### Task brief
Quote every line of the data below as it stands, omitting pictures.

### Exercise inputs
########

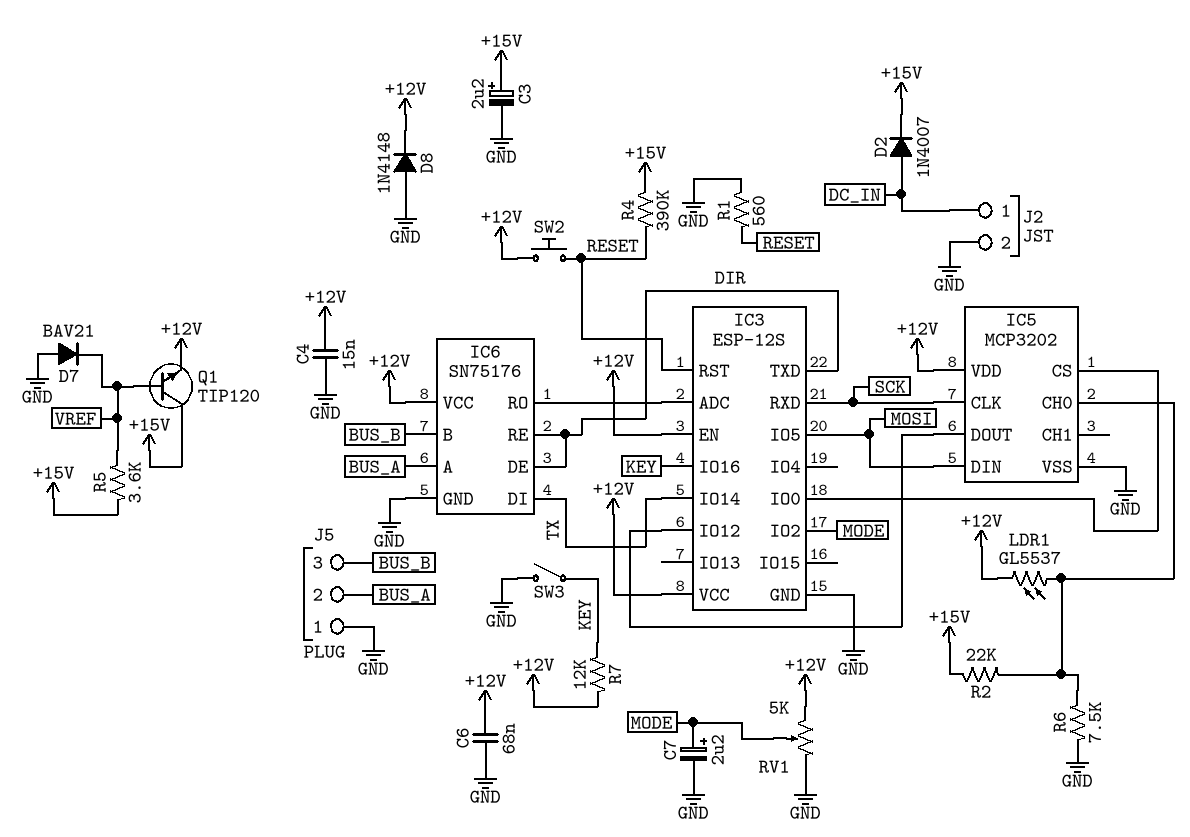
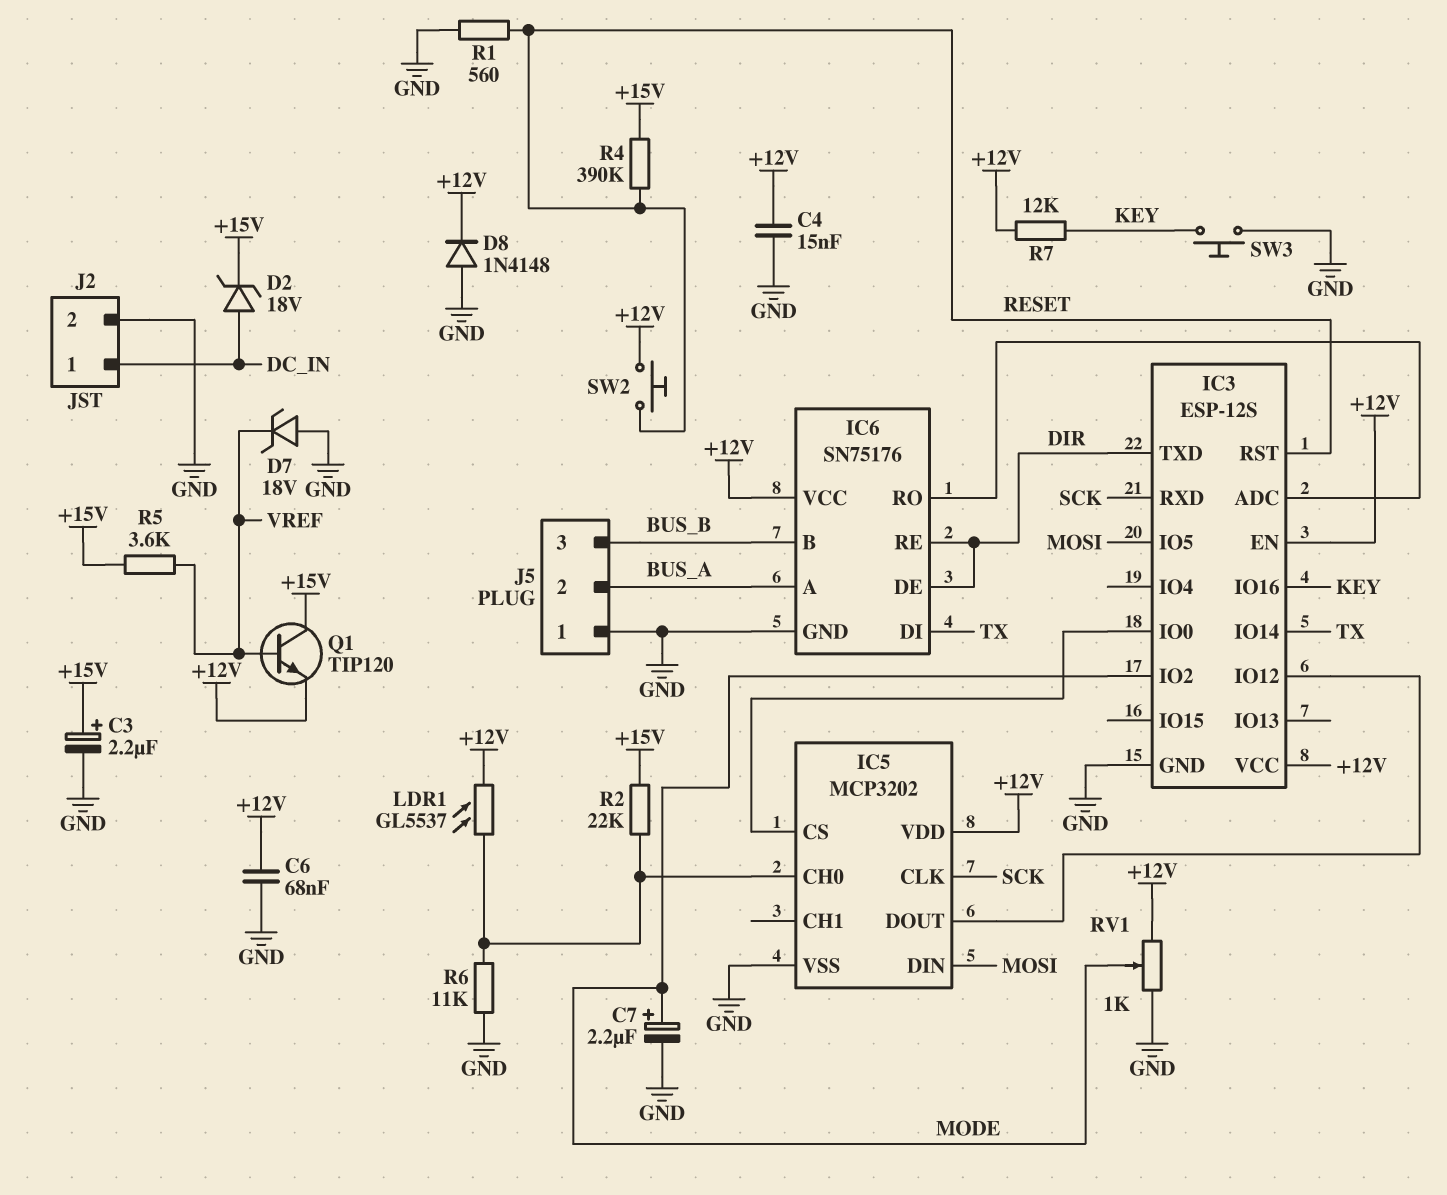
D2: diode 1N4007 (A DC_IN, K +15V) -> zener 18V (A DC_IN, K +15V)
D7: diode BAV21 (A GND, K VREF) -> zener 18V (A GND, K VREF)
R6: 7.5k (GND, IC5/CH0) -> 11k (GND, IC5/CH0)
RV1: 5k (+12V, GND, wiper MODE) -> 1k (+12V, GND, wiper MODE)
SW3: switch (GND, KEY) -> button (GND, KEY)

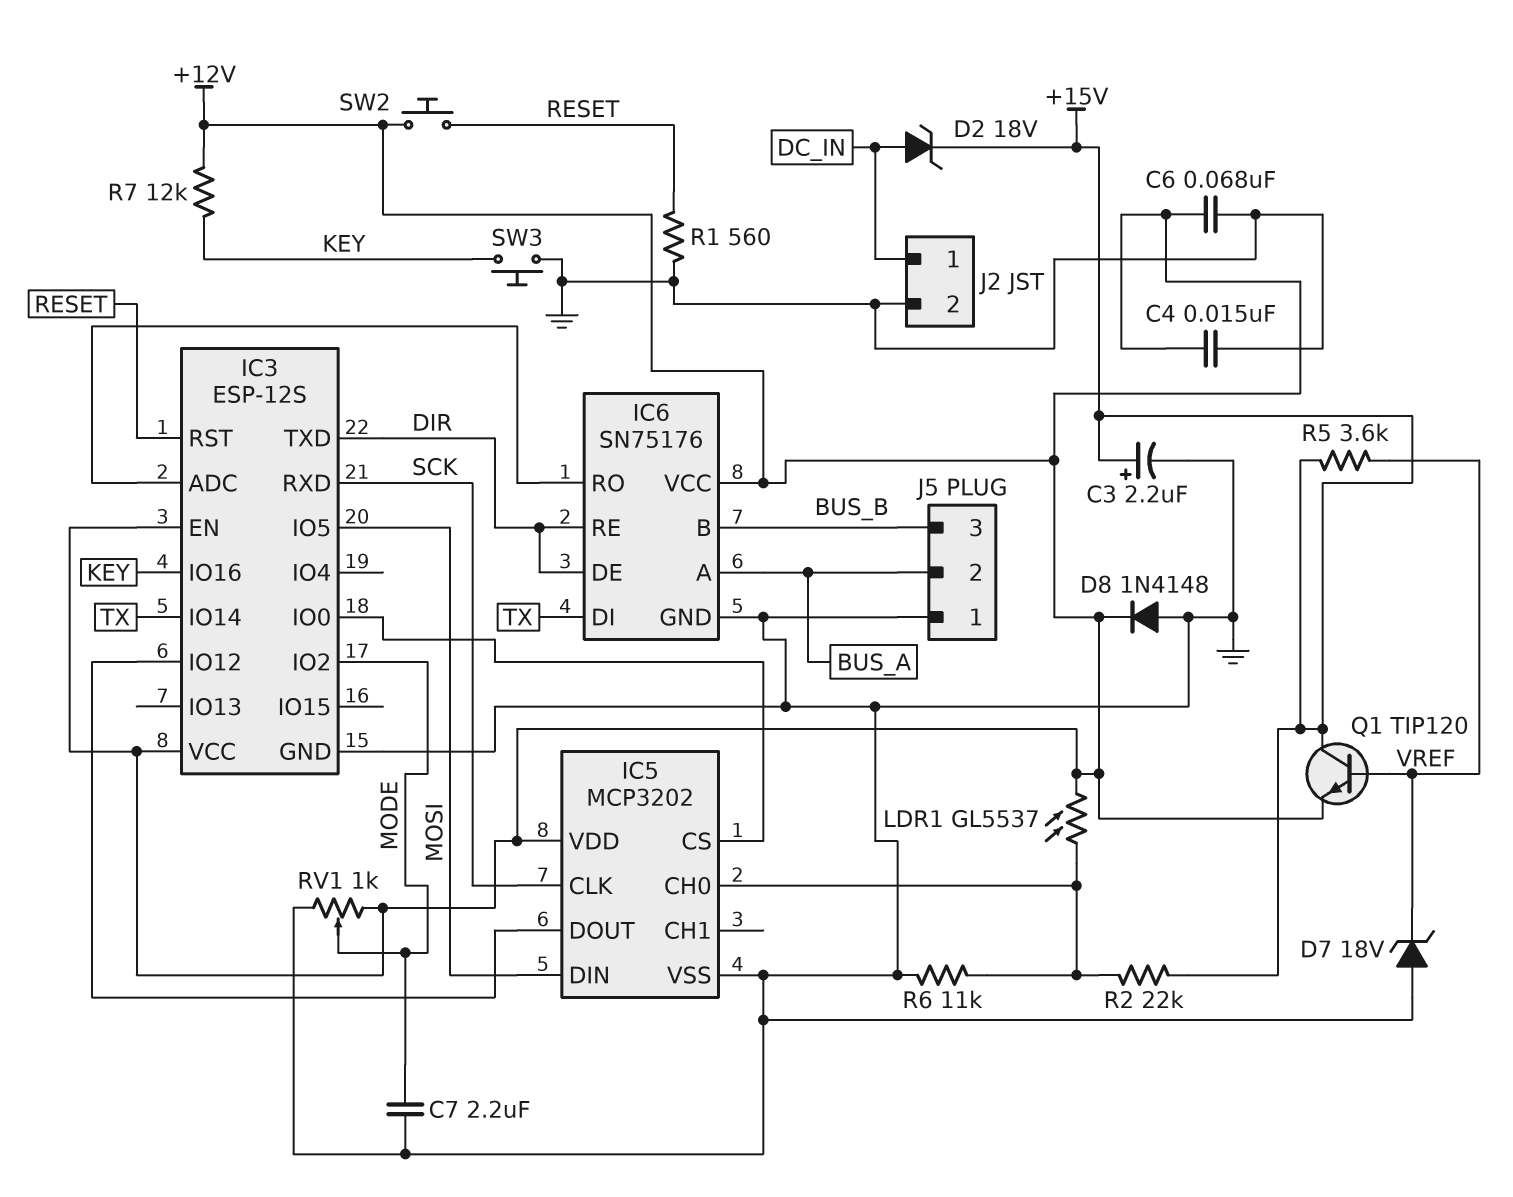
C7: 2.2uF (plus MODE, minus GND) -> 2.2uF (GND, MODE)
R4: 390k (+15V, RESET) -> none

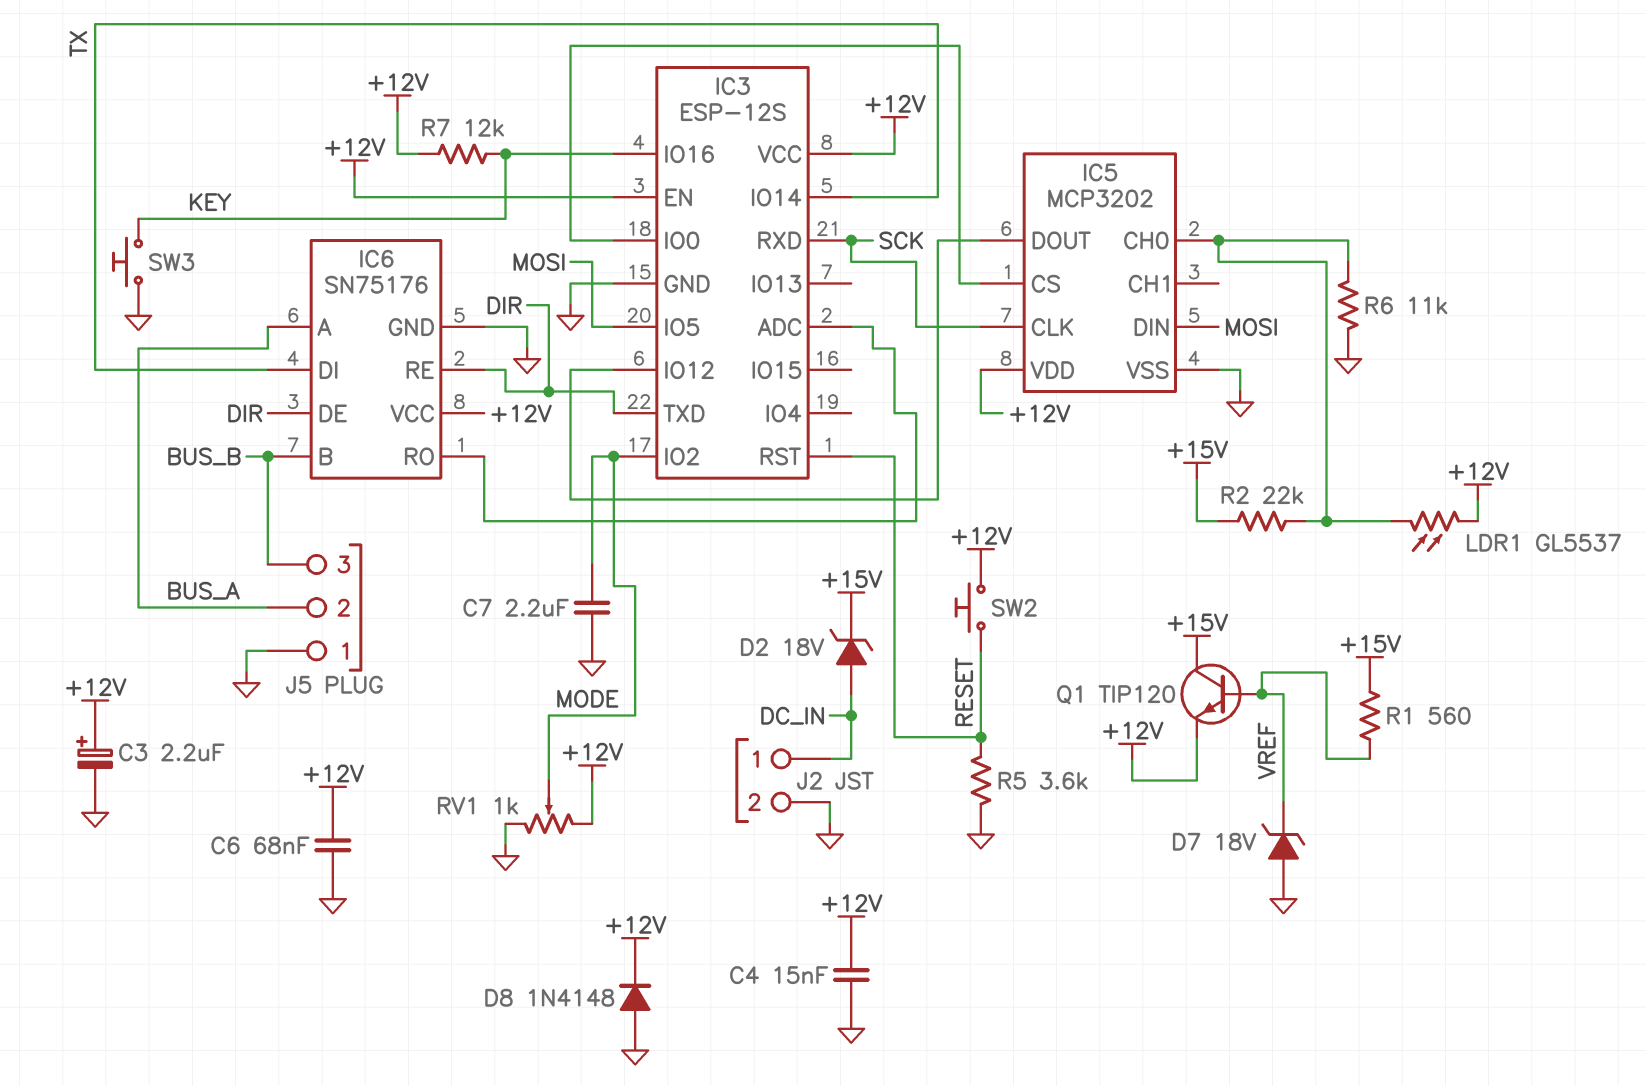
C3: 2.2uF (plus +15V, minus GND) -> 2.2uF (plus +12V, minus GND)
R1: 560 (GND, RESET) -> 560 (+15V, VREF)
R5: 3.6k (+15V, VREF) -> 3.6k (GND, RESET)

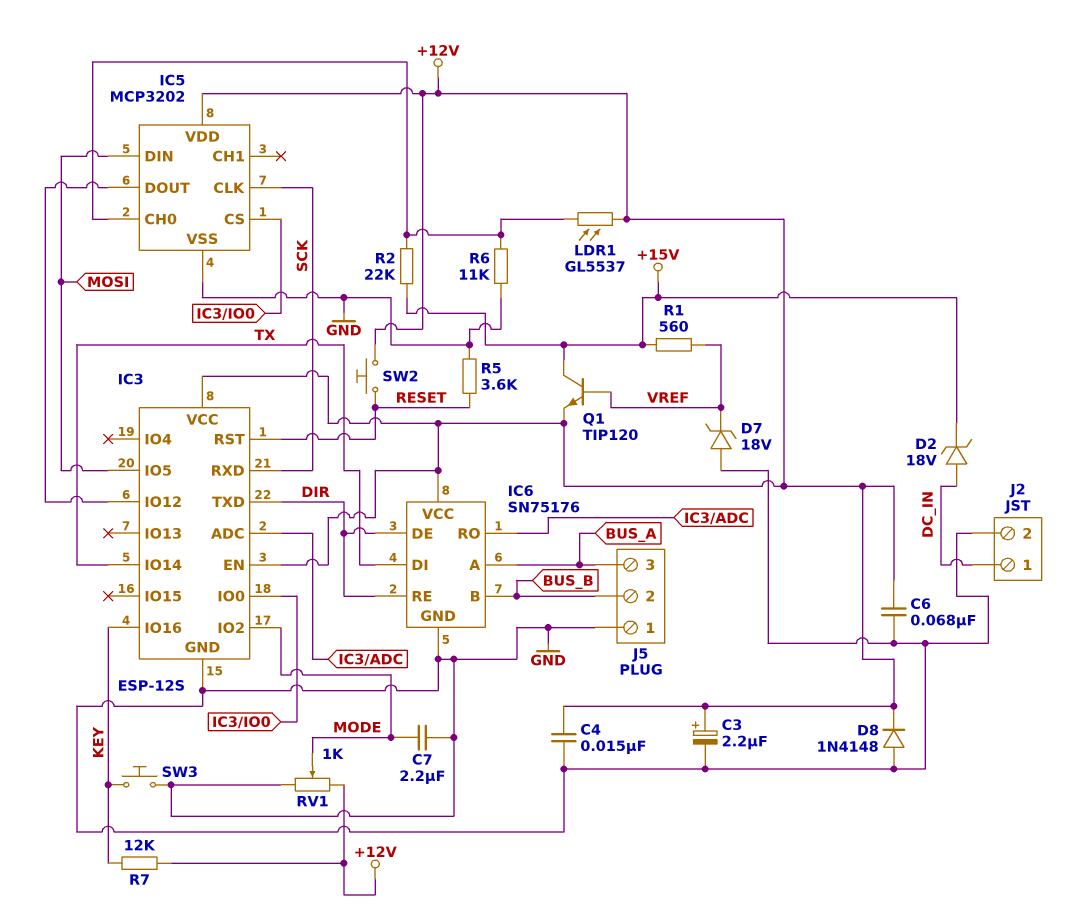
J5 pin 2: BUS_A -> BUS_B
J5 pin 3: BUS_B -> BUS_A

########

### Solution below
D2: diode 1N4007 (A DC_IN, K +15V) -> zener 18V (A DC_IN, K +15V)
D7: diode BAV21 (A GND, K VREF) -> zener 18V (A GND, K VREF)
R6: 7.5k (GND, IC5/CH0) -> 11k (GND, IC5/CH0)
RV1: 5k (+12V, GND, wiper MODE) -> 1k (+12V, GND, wiper MODE)
SW3: switch (GND, KEY) -> button (GND, KEY)

C7: 2.2uF (plus MODE, minus GND) -> 2.2uF (GND, MODE)
R4: 390k (+15V, RESET) -> none

C3: 2.2uF (plus +15V, minus GND) -> 2.2uF (plus +12V, minus GND)
R1: 560 (GND, RESET) -> 560 (+15V, VREF)
R5: 3.6k (+15V, VREF) -> 3.6k (GND, RESET)

J5 pin 2: BUS_A -> BUS_B
J5 pin 3: BUS_B -> BUS_A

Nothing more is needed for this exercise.